** What is expected **
Give back exactly the lines of the material below, starting with the line with "none -> orange brick E3 level 1" and going on through the line with "red brick F5 level 1 -> red brick G3 level 1".

─── Dataset content ───

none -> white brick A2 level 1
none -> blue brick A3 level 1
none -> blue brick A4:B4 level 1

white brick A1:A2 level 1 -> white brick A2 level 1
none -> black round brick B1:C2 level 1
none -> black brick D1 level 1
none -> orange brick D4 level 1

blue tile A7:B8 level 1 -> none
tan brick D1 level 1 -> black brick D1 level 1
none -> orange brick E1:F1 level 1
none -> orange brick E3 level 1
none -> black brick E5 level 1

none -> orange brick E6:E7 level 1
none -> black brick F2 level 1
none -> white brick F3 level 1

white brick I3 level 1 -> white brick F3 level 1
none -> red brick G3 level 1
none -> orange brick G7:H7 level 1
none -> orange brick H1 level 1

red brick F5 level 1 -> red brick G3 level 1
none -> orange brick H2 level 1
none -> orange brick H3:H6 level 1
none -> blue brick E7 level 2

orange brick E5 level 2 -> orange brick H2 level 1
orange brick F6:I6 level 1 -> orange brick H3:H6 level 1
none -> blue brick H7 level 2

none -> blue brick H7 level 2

───
─── Dataset content ───

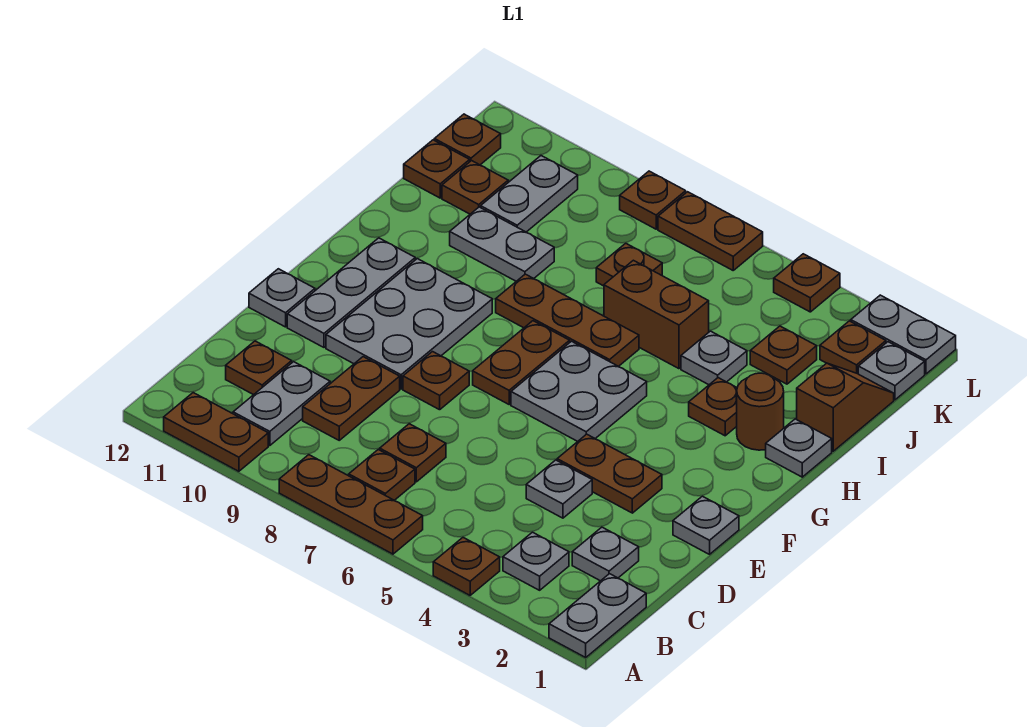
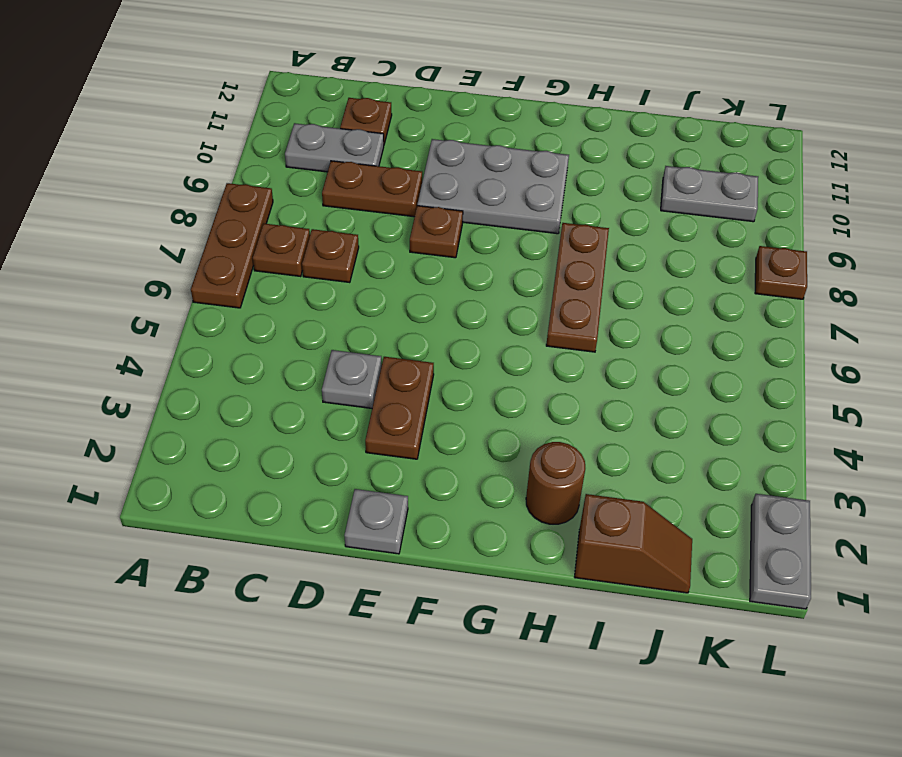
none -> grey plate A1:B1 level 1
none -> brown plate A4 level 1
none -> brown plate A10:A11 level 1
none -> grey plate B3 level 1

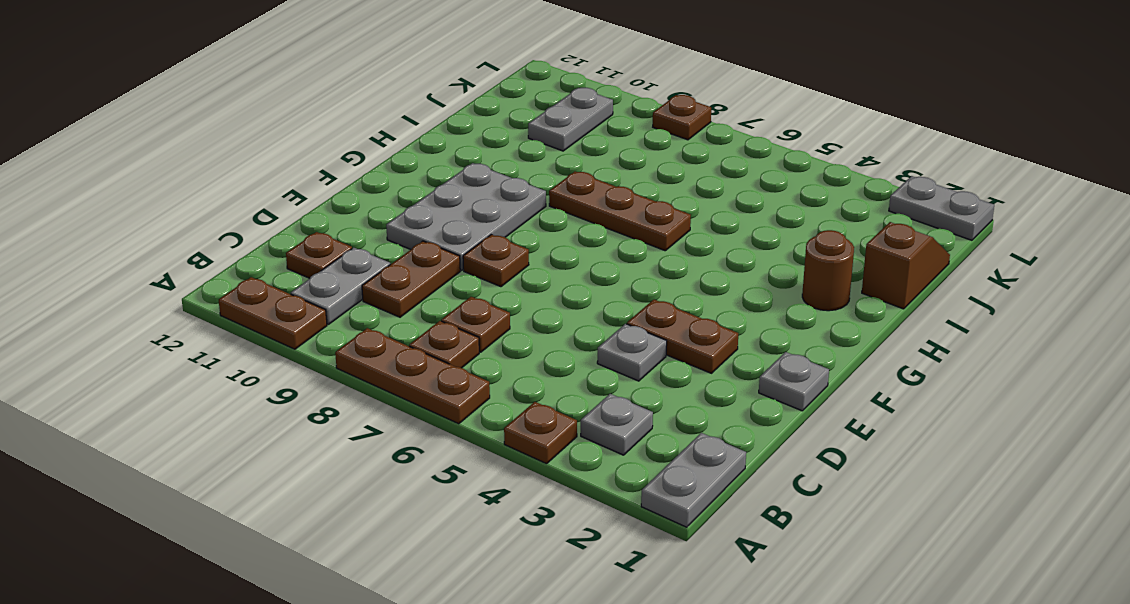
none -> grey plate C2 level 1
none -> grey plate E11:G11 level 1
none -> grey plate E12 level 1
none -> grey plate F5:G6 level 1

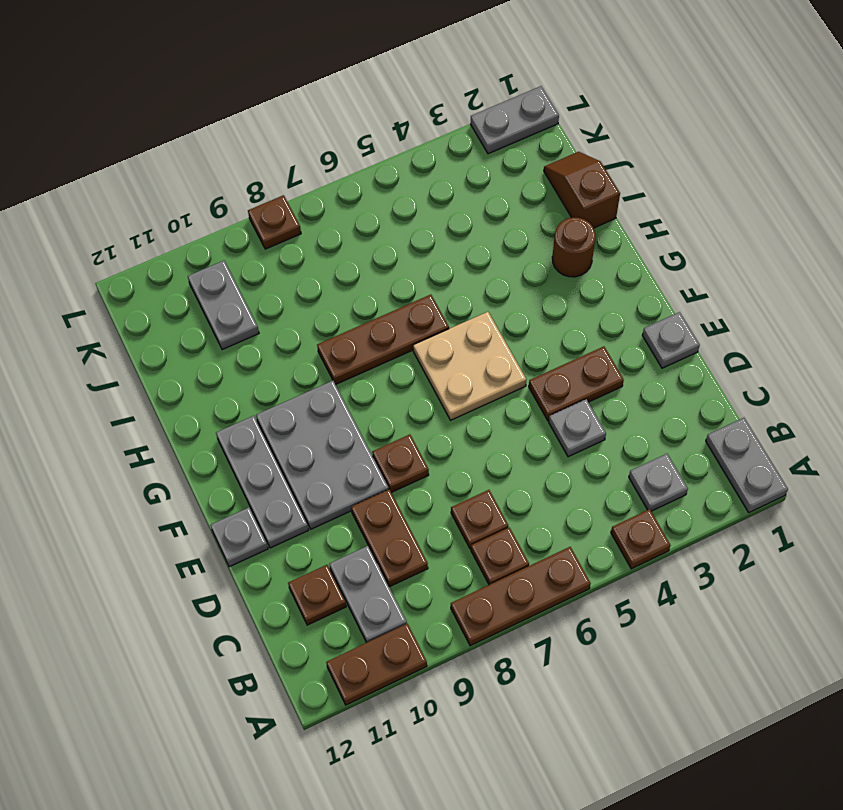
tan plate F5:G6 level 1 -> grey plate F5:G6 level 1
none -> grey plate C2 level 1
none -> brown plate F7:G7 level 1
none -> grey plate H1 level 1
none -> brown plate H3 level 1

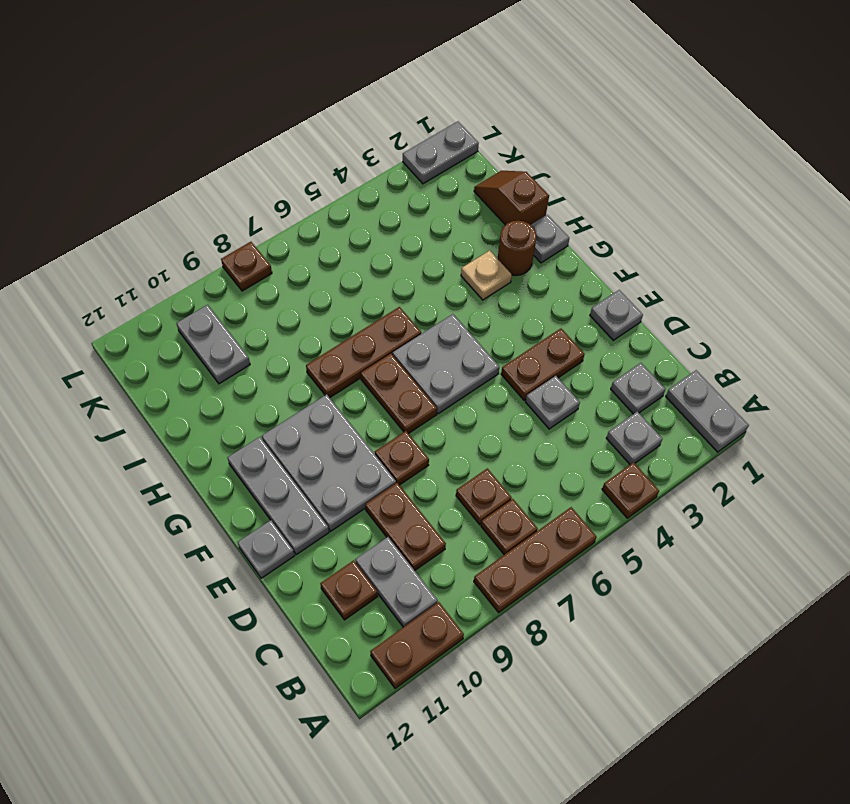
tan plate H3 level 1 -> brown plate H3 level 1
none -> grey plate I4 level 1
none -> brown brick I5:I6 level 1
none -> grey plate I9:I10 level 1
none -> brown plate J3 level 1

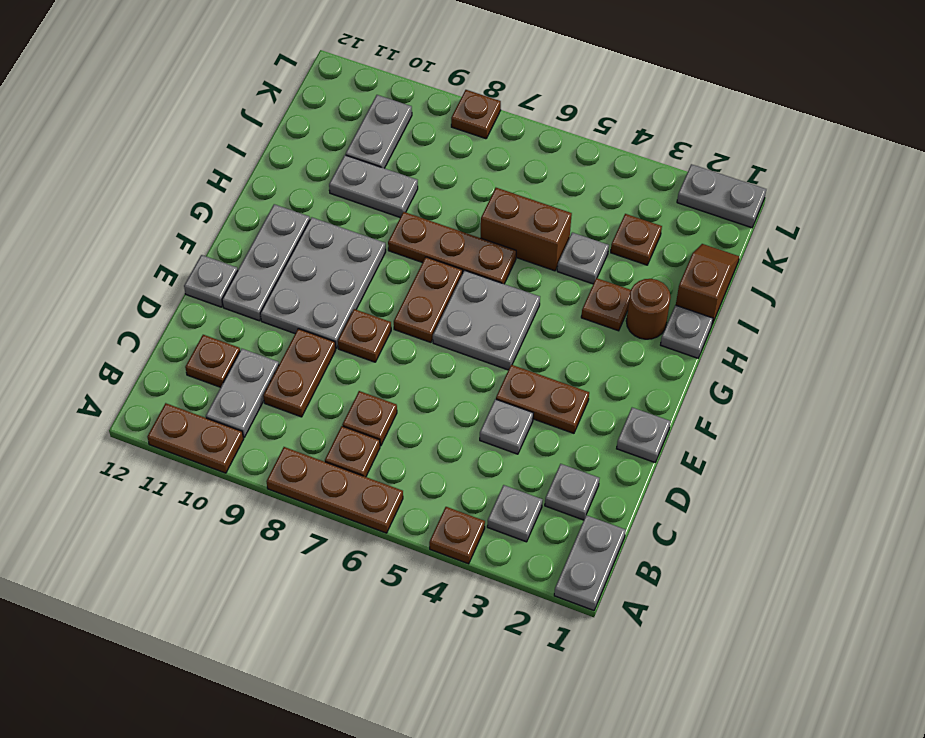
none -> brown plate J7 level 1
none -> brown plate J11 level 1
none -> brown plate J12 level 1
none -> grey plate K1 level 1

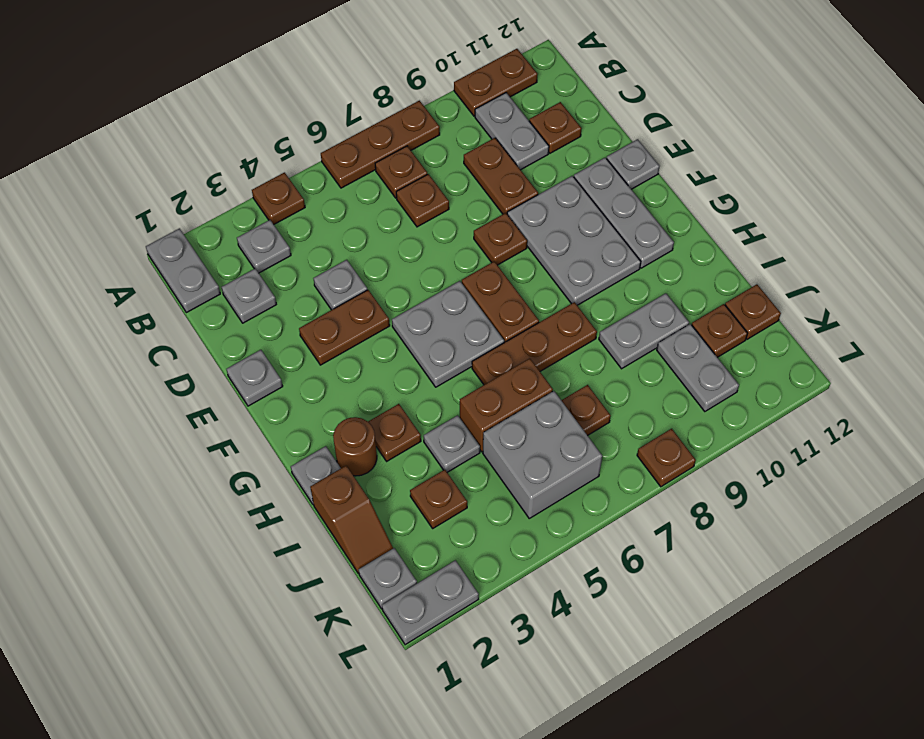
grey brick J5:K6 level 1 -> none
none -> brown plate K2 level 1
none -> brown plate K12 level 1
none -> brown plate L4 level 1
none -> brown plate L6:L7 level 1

───

** Expected answer **
none -> orange brick E3 level 1
none -> black brick E5 level 1

none -> orange brick E6:E7 level 1
none -> black brick F2 level 1
none -> white brick F3 level 1

white brick I3 level 1 -> white brick F3 level 1
none -> red brick G3 level 1
none -> orange brick G7:H7 level 1
none -> orange brick H1 level 1

red brick F5 level 1 -> red brick G3 level 1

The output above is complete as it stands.